ASSIGNMENT>
Copy, from the entries below, each line where the word "minus" can be found.

SUPPLIED MATERIAL>
________________________

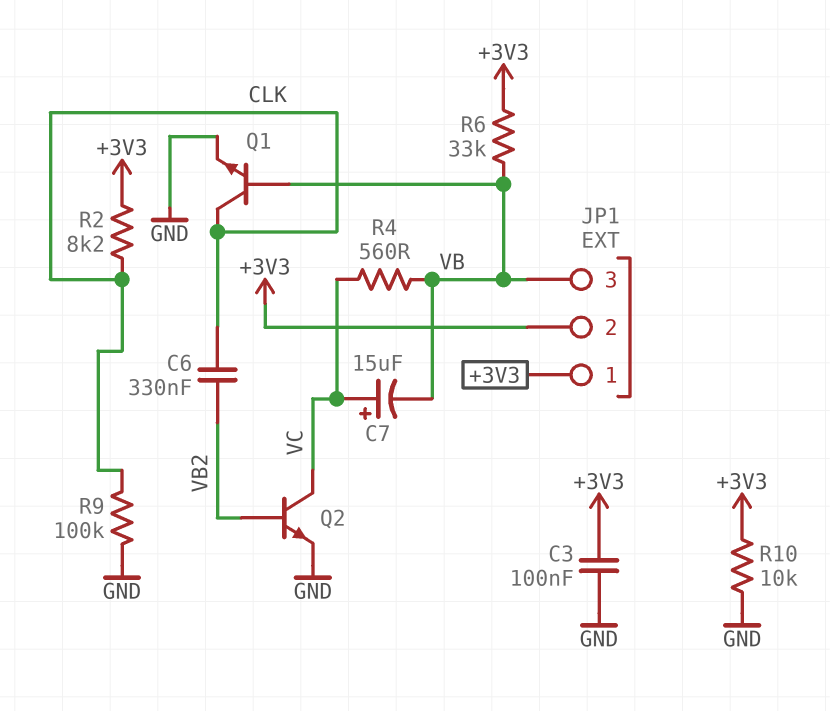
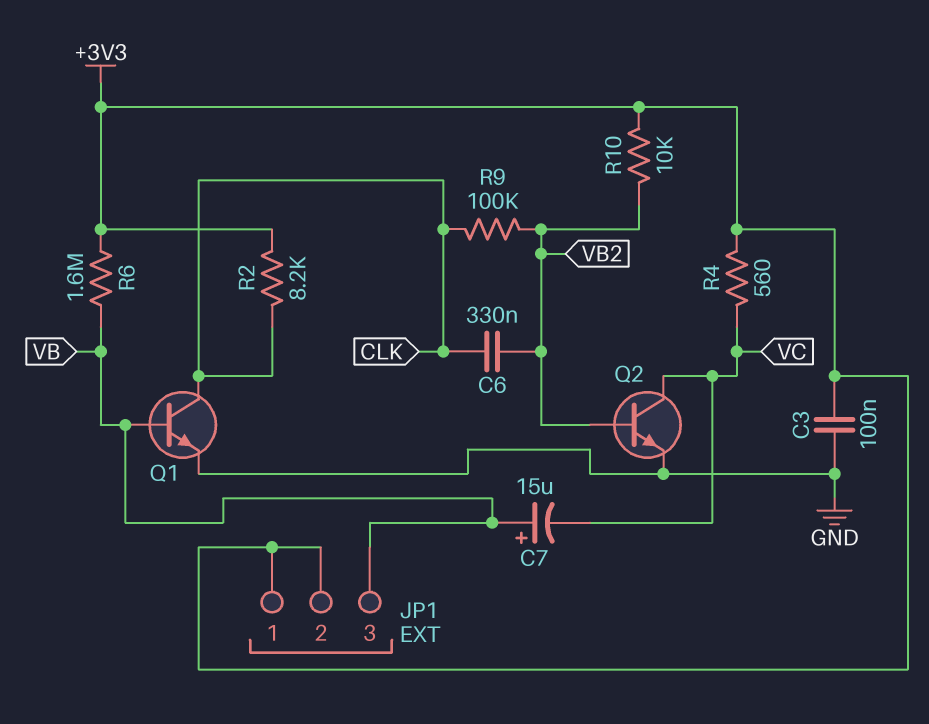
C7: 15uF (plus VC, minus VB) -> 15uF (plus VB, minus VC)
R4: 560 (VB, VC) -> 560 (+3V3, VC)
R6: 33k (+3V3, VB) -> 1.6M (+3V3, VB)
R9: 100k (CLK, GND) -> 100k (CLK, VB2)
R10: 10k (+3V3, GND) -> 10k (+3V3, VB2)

________________________

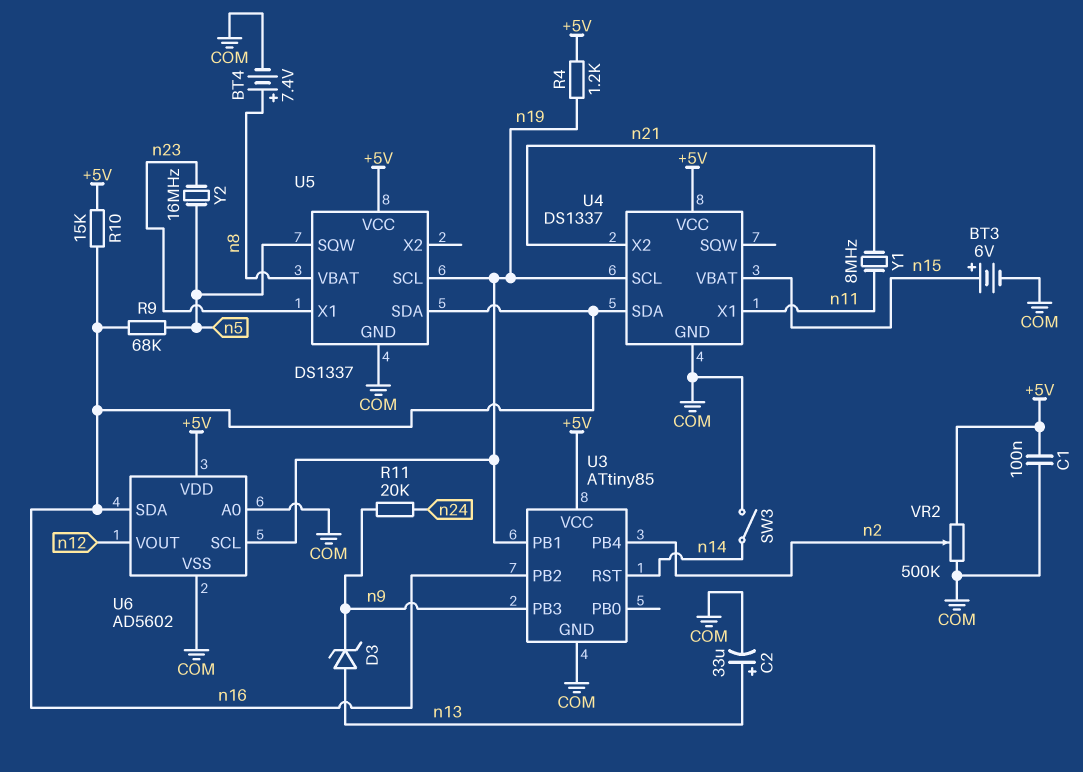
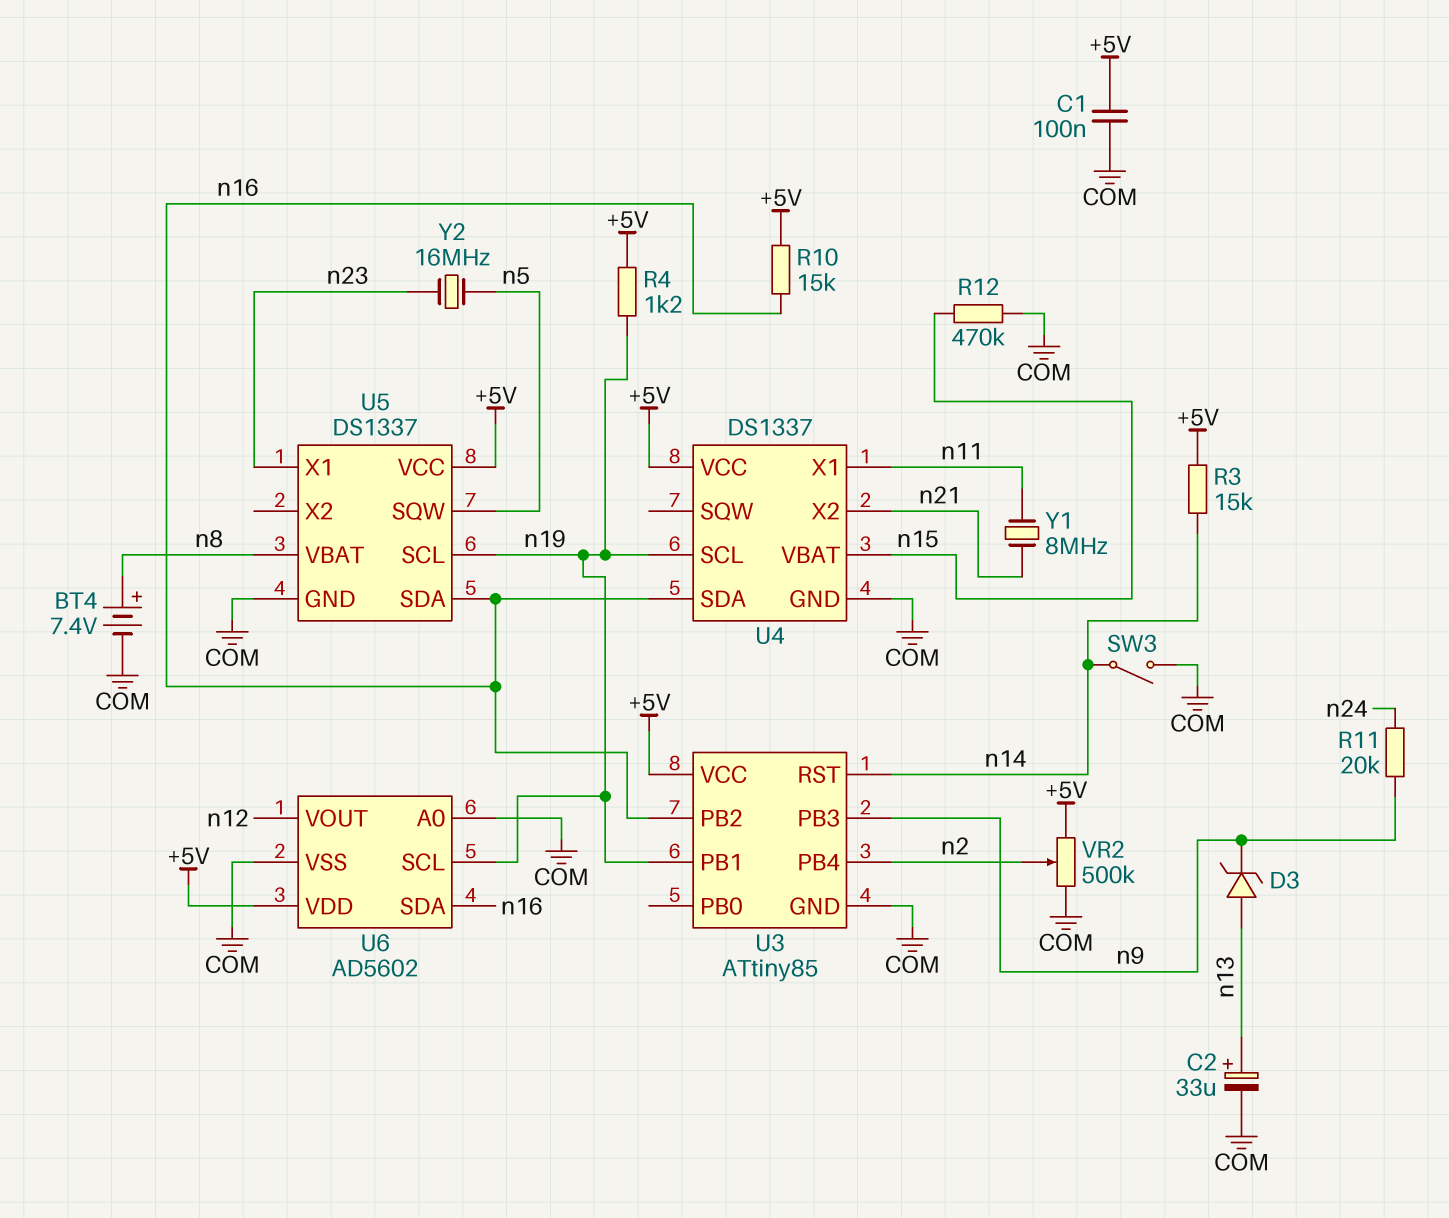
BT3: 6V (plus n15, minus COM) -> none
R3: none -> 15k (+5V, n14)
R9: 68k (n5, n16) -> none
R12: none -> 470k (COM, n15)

________________________

RESPONSE FOR THIS EXERCISE>
C7: 15uF (plus VC, minus VB) -> 15uF (plus VB, minus VC)
BT3: 6V (plus n15, minus COM) -> none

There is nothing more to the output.